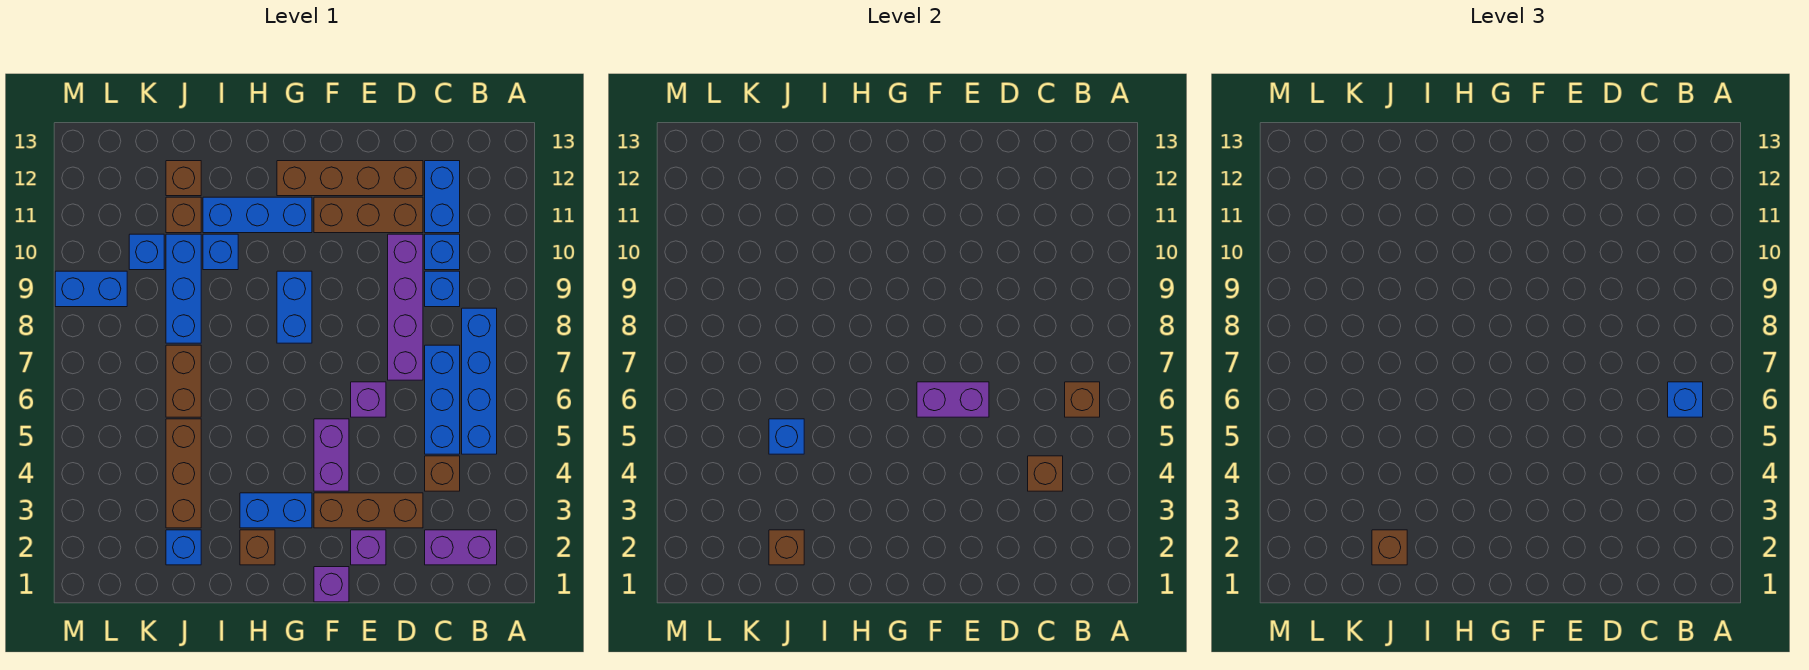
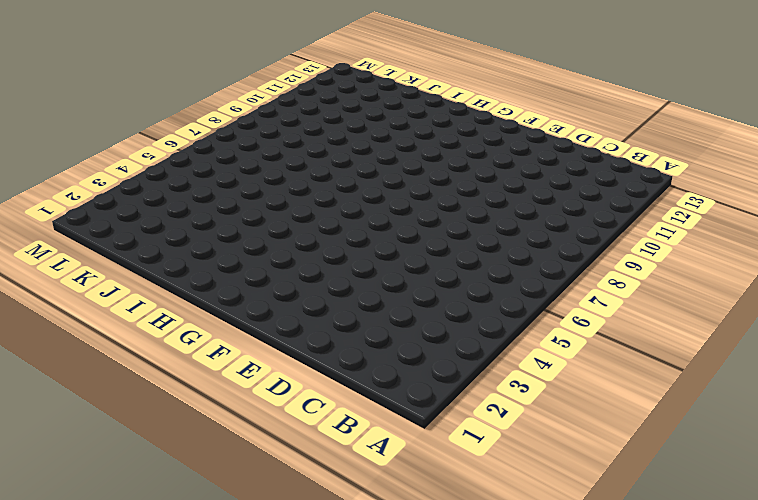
none -> purple brick B2:C2 level 1
none -> blue brick B5:B8 level 1
none -> brown brick C4 level 1
none -> blue brick C5:C7 level 1

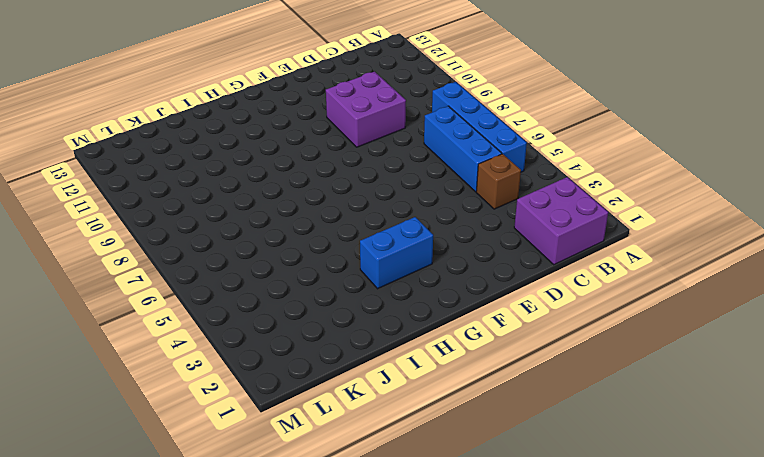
purple brick B1:C2 level 1 -> purple brick B2:C2 level 1
purple brick D9:E10 level 1 -> purple brick D7:D10 level 1
none -> blue brick C9 level 1
none -> blue brick C10 level 1
none -> blue brick C11:C12 level 1
none -> brown brick D3:F3 level 1

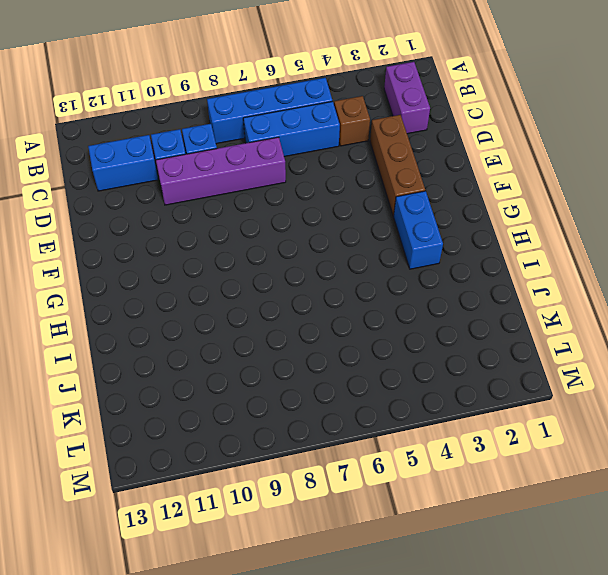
none -> brown brick D11:F11 level 1
none -> brown brick D12:G12 level 1
none -> purple brick E2 level 1
none -> purple brick E6 level 1

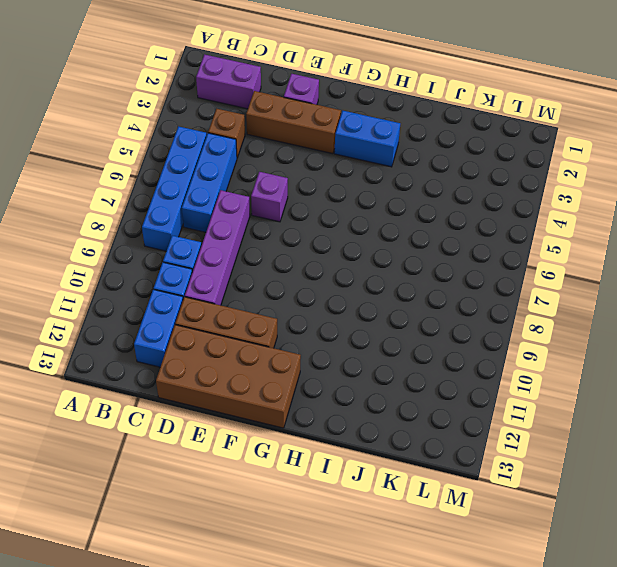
brown brick D12:G13 level 1 -> brown brick D12:G12 level 1
none -> purple brick F1 level 1
none -> purple brick F4:F5 level 1
none -> blue brick G8:G9 level 1
none -> blue brick G11:I11 level 1

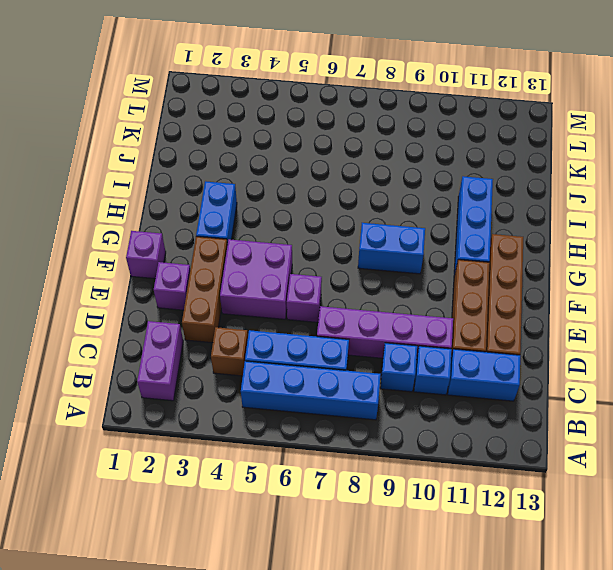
purple brick E4:F5 level 1 -> purple brick F4:F5 level 1
none -> brown brick H2 level 1
none -> blue brick I10 level 1
none -> blue brick J2 level 1
none -> brown brick J3:J5 level 1

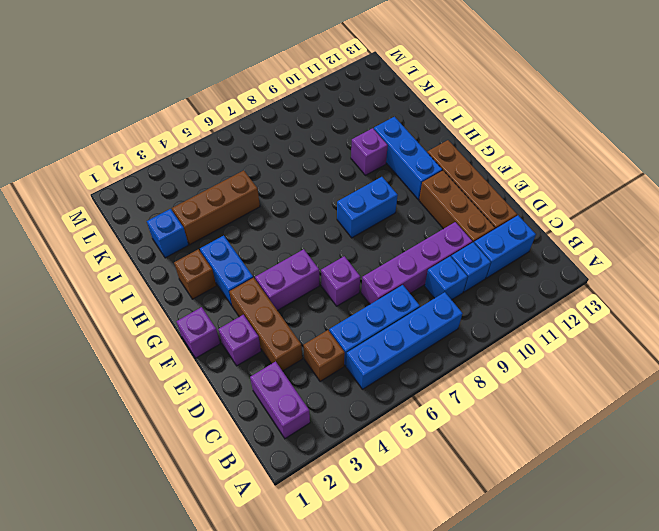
purple brick I10 level 1 -> blue brick I10 level 1
none -> brown brick J6:J7 level 1
none -> blue brick J8:J10 level 1
none -> brown brick J11 level 1
none -> brown brick J12 level 1

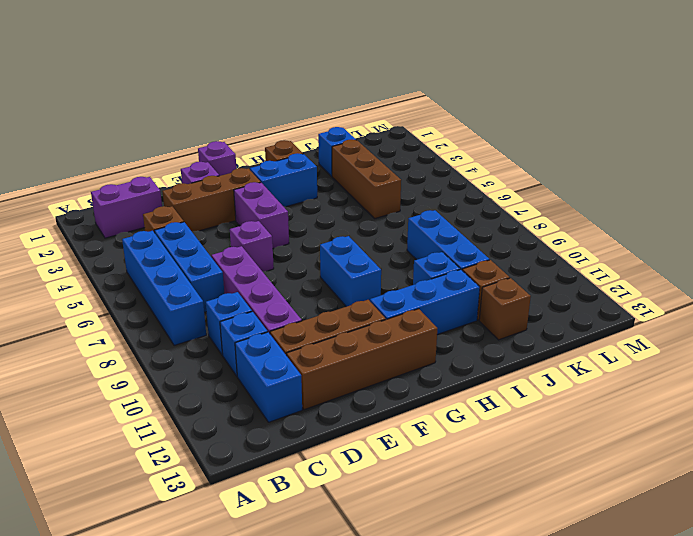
none -> brown brick J6:J7 level 1
none -> blue brick K10 level 1
none -> blue brick L9:M9 level 1
none -> brown brick B6 level 2

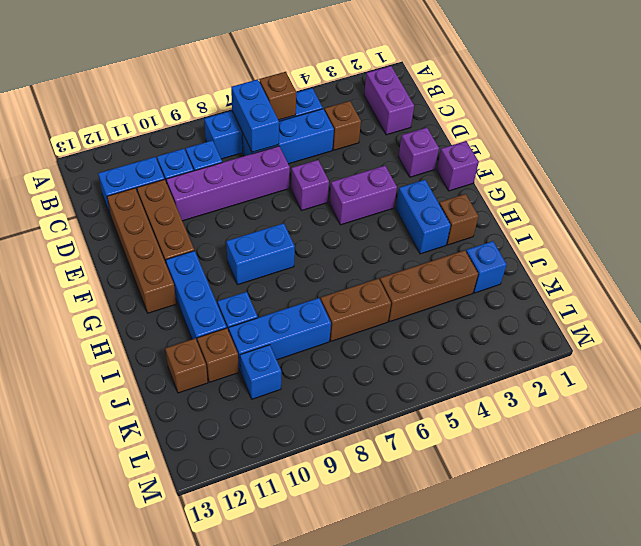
blue brick B7:C7 level 2 -> blue brick L9:M9 level 1
none -> brown brick D3:F3 level 1
none -> brown brick C4 level 2
none -> purple brick E6:F6 level 2
none -> brown brick J2 level 2

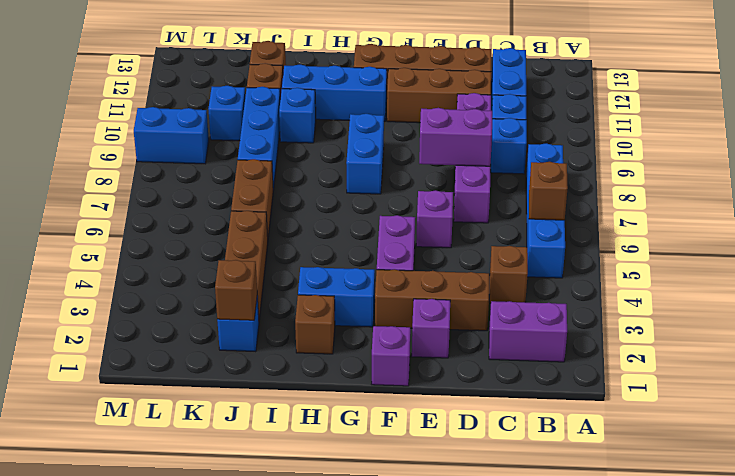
purple brick D8:E8 level 2 -> purple brick E6:F6 level 2
none -> blue brick C5:C7 level 1
none -> brown brick C4 level 2
none -> blue brick J5 level 2
none -> blue brick B6 level 3

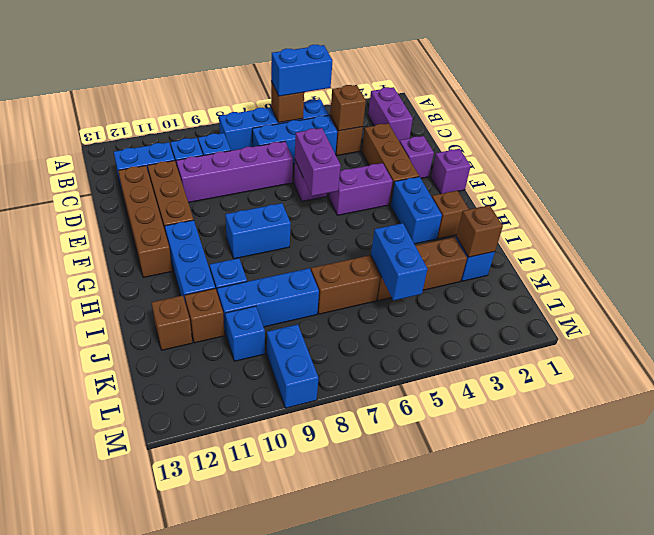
blue brick B5:B6 level 3 -> blue brick B6 level 3
blue brick J5:K5 level 2 -> blue brick J5 level 2
none -> brown brick J2 level 3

┄┄┄┄┄┄

- [WORK TASK] Please return the lines above exactly, with the pictures omitted.

- [RESULT FOR THIS EXERCISE]
none -> purple brick B2:C2 level 1
none -> blue brick B5:B8 level 1
none -> brown brick C4 level 1
none -> blue brick C5:C7 level 1

purple brick B1:C2 level 1 -> purple brick B2:C2 level 1
purple brick D9:E10 level 1 -> purple brick D7:D10 level 1
none -> blue brick C9 level 1
none -> blue brick C10 level 1
none -> blue brick C11:C12 level 1
none -> brown brick D3:F3 level 1

none -> brown brick D11:F11 level 1
none -> brown brick D12:G12 level 1
none -> purple brick E2 level 1
none -> purple brick E6 level 1

brown brick D12:G13 level 1 -> brown brick D12:G12 level 1
none -> purple brick F1 level 1
none -> purple brick F4:F5 level 1
none -> blue brick G8:G9 level 1
none -> blue brick G11:I11 level 1

purple brick E4:F5 level 1 -> purple brick F4:F5 level 1
none -> brown brick H2 level 1
none -> blue brick I10 level 1
none -> blue brick J2 level 1
none -> brown brick J3:J5 level 1

purple brick I10 level 1 -> blue brick I10 level 1
none -> brown brick J6:J7 level 1
none -> blue brick J8:J10 level 1
none -> brown brick J11 level 1
none -> brown brick J12 level 1

none -> brown brick J6:J7 level 1
none -> blue brick K10 level 1
none -> blue brick L9:M9 level 1
none -> brown brick B6 level 2

blue brick B7:C7 level 2 -> blue brick L9:M9 level 1
none -> brown brick D3:F3 level 1
none -> brown brick C4 level 2
none -> purple brick E6:F6 level 2
none -> brown brick J2 level 2

purple brick D8:E8 level 2 -> purple brick E6:F6 level 2
none -> blue brick C5:C7 level 1
none -> brown brick C4 level 2
none -> blue brick J5 level 2
none -> blue brick B6 level 3

blue brick B5:B6 level 3 -> blue brick B6 level 3
blue brick J5:K5 level 2 -> blue brick J5 level 2
none -> brown brick J2 level 3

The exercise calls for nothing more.